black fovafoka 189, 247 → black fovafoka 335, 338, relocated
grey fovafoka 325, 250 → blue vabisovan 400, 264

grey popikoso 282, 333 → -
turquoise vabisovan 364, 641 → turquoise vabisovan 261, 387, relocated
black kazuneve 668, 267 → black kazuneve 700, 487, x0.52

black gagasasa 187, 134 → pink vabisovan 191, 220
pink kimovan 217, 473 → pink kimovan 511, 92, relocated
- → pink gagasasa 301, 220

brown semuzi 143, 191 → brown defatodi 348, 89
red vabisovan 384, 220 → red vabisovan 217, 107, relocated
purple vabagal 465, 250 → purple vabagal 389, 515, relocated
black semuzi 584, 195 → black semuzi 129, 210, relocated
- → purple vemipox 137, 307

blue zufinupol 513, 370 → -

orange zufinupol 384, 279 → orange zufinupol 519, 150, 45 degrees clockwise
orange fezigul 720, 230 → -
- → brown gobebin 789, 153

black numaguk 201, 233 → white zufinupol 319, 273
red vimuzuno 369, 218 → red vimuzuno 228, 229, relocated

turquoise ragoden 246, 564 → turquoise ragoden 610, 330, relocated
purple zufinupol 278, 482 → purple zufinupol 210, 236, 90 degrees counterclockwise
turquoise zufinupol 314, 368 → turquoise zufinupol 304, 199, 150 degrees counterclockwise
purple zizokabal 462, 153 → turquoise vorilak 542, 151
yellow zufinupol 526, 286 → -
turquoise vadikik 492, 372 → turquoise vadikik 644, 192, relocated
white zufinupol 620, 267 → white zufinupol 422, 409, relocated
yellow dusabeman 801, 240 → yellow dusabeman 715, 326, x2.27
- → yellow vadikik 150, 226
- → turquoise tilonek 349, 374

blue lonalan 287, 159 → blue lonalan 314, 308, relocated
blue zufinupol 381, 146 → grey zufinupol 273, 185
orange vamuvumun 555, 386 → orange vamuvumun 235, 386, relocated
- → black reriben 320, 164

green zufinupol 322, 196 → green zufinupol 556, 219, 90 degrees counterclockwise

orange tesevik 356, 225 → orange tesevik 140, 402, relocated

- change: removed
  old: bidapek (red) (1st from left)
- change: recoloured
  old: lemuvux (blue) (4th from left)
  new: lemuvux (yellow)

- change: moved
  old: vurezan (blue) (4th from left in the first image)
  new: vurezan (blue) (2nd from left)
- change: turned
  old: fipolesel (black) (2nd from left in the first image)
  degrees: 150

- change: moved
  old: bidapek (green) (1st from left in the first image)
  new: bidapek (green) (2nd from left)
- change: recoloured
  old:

━━━

▶ **AIM OF THE TASK**
Write out the complete material a second time, matching it exactly.

▶ **RESULT**
black fovafoka 189, 247 → black fovafoka 335, 338, relocated
grey fovafoka 325, 250 → blue vabisovan 400, 264

grey popikoso 282, 333 → -
turquoise vabisovan 364, 641 → turquoise vabisovan 261, 387, relocated
black kazuneve 668, 267 → black kazuneve 700, 487, x0.52

black gagasasa 187, 134 → pink vabisovan 191, 220
pink kimovan 217, 473 → pink kimovan 511, 92, relocated
- → pink gagasasa 301, 220

brown semuzi 143, 191 → brown defatodi 348, 89
red vabisovan 384, 220 → red vabisovan 217, 107, relocated
purple vabagal 465, 250 → purple vabagal 389, 515, relocated
black semuzi 584, 195 → black semuzi 129, 210, relocated
- → purple vemipox 137, 307

blue zufinupol 513, 370 → -

orange zufinupol 384, 279 → orange zufinupol 519, 150, 45 degrees clockwise
orange fezigul 720, 230 → -
- → brown gobebin 789, 153

black numaguk 201, 233 → white zufinupol 319, 273
red vimuzuno 369, 218 → red vimuzuno 228, 229, relocated

turquoise ragoden 246, 564 → turquoise ragoden 610, 330, relocated
purple zufinupol 278, 482 → purple zufinupol 210, 236, 90 degrees counterclockwise
turquoise zufinupol 314, 368 → turquoise zufinupol 304, 199, 150 degrees counterclockwise
purple zizokabal 462, 153 → turquoise vorilak 542, 151
yellow zufinupol 526, 286 → -
turquoise vadikik 492, 372 → turquoise vadikik 644, 192, relocated
white zufinupol 620, 267 → white zufinupol 422, 409, relocated
yellow dusabeman 801, 240 → yellow dusabeman 715, 326, x2.27
- → yellow vadikik 150, 226
- → turquoise tilonek 349, 374

blue lonalan 287, 159 → blue lonalan 314, 308, relocated
blue zufinupol 381, 146 → grey zufinupol 273, 185
orange vamuvumun 555, 386 → orange vamuvumun 235, 386, relocated
- → black reriben 320, 164

green zufinupol 322, 196 → green zufinupol 556, 219, 90 degrees counterclockwise

orange tesevik 356, 225 → orange tesevik 140, 402, relocated

- change: removed
  old: bidapek (red) (1st from left)
- change: recoloured
  old: lemuvux (blue) (4th from left)
  new: lemuvux (yellow)

- change: moved
  old: vurezan (blue) (4th from left in the first image)
  new: vurezan (blue) (2nd from left)
- change: turned
  old: fipolesel (black) (2nd from left in the first image)
  degrees: 150

- change: moved
  old: bidapek (green) (1st from left in the first image)
  new: bidapek (green) (2nd from left)
- change: recoloured
  old:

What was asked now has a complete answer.